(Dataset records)
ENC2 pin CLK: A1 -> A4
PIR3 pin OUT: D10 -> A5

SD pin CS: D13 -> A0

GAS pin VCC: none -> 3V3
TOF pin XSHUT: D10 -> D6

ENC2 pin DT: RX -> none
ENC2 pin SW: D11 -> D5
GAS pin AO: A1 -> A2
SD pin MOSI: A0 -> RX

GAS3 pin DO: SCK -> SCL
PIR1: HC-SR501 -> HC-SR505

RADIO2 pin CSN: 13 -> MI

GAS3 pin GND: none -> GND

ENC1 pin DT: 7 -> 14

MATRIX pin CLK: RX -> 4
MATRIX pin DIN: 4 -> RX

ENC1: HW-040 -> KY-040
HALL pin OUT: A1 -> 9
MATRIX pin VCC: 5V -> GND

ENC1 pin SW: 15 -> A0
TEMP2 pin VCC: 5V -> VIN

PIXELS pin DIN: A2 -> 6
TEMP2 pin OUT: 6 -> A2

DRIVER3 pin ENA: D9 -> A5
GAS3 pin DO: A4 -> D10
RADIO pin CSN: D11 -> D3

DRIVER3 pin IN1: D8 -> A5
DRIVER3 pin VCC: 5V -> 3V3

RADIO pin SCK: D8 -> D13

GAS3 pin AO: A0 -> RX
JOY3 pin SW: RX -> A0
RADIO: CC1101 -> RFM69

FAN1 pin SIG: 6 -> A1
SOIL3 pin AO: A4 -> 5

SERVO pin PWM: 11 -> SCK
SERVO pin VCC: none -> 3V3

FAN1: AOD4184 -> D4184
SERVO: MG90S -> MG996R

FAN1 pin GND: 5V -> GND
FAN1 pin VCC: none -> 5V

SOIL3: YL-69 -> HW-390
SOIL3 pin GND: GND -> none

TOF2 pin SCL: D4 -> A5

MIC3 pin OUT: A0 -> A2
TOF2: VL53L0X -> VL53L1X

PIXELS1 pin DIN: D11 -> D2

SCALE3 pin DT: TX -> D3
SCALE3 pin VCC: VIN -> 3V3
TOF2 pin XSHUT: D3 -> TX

- WHAT IS EXPECTED -
Without omission, return all of the records exactly as given.

- OUTPUT OF THE TASK -
ENC2 pin CLK: A1 -> A4
PIR3 pin OUT: D10 -> A5

SD pin CS: D13 -> A0

GAS pin VCC: none -> 3V3
TOF pin XSHUT: D10 -> D6

ENC2 pin DT: RX -> none
ENC2 pin SW: D11 -> D5
GAS pin AO: A1 -> A2
SD pin MOSI: A0 -> RX

GAS3 pin DO: SCK -> SCL
PIR1: HC-SR501 -> HC-SR505

RADIO2 pin CSN: 13 -> MI

GAS3 pin GND: none -> GND

ENC1 pin DT: 7 -> 14

MATRIX pin CLK: RX -> 4
MATRIX pin DIN: 4 -> RX

ENC1: HW-040 -> KY-040
HALL pin OUT: A1 -> 9
MATRIX pin VCC: 5V -> GND

ENC1 pin SW: 15 -> A0
TEMP2 pin VCC: 5V -> VIN

PIXELS pin DIN: A2 -> 6
TEMP2 pin OUT: 6 -> A2

DRIVER3 pin ENA: D9 -> A5
GAS3 pin DO: A4 -> D10
RADIO pin CSN: D11 -> D3

DRIVER3 pin IN1: D8 -> A5
DRIVER3 pin VCC: 5V -> 3V3

RADIO pin SCK: D8 -> D13

GAS3 pin AO: A0 -> RX
JOY3 pin SW: RX -> A0
RADIO: CC1101 -> RFM69

FAN1 pin SIG: 6 -> A1
SOIL3 pin AO: A4 -> 5

SERVO pin PWM: 11 -> SCK
SERVO pin VCC: none -> 3V3

FAN1: AOD4184 -> D4184
SERVO: MG90S -> MG996R

FAN1 pin GND: 5V -> GND
FAN1 pin VCC: none -> 5V

SOIL3: YL-69 -> HW-390
SOIL3 pin GND: GND -> none

TOF2 pin SCL: D4 -> A5

MIC3 pin OUT: A0 -> A2
TOF2: VL53L0X -> VL53L1X

PIXELS1 pin DIN: D11 -> D2

SCALE3 pin DT: TX -> D3
SCALE3 pin VCC: VIN -> 3V3
TOF2 pin XSHUT: D3 -> TX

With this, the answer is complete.